## Exercise description
Among the lines below, copy each one in which "camera" appears.

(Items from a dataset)
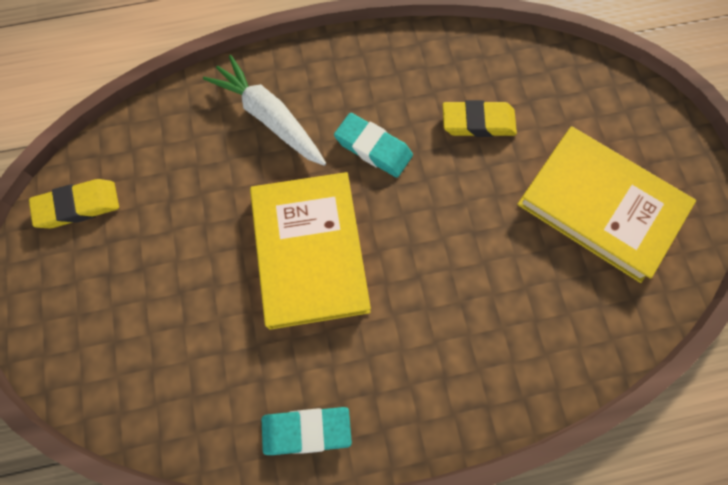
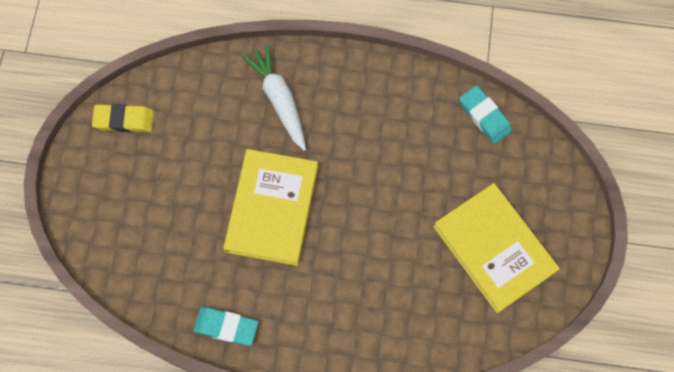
camera: 20 degrees right, 0 degrees up
(373, 148) = (345, 148): turquoise eraser -> turquoise eraser (484, 116)
(478, 122) = (431, 155): yellow eraser -> none

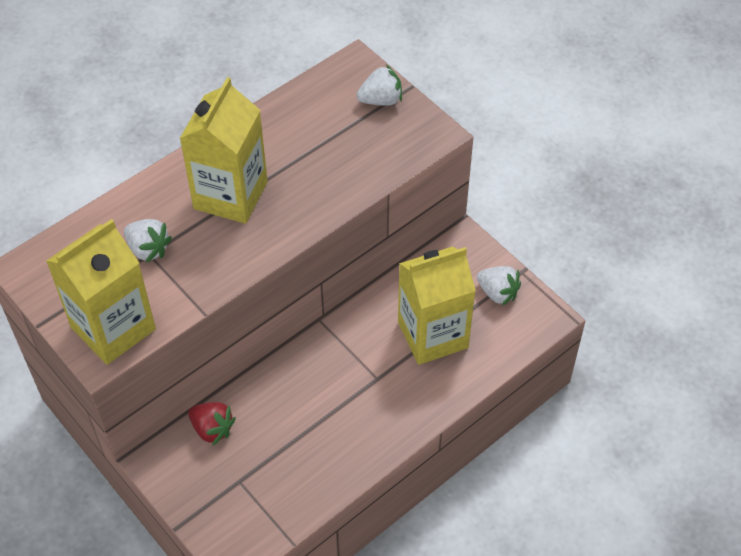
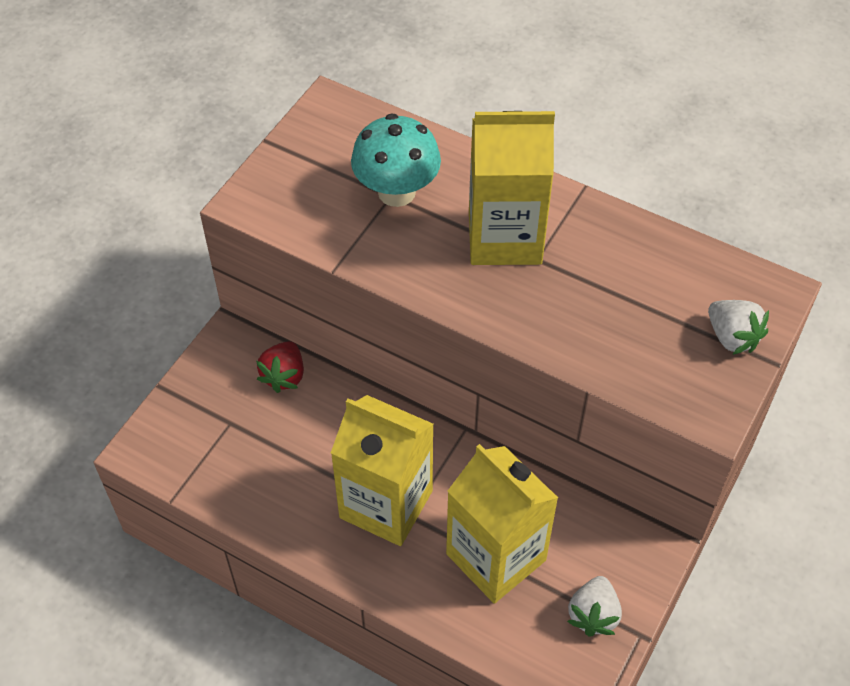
camera: 70 degrees right, 0 degrees up
(113, 328) = (284, 200): yellow carton -> yellow carton (386, 504)
(148, 249) = (396, 192): white strawberry -> turquoise mushroom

## Solution to the exercise
camera: 20 degrees right, 0 degrees up
camera: 70 degrees right, 0 degrees up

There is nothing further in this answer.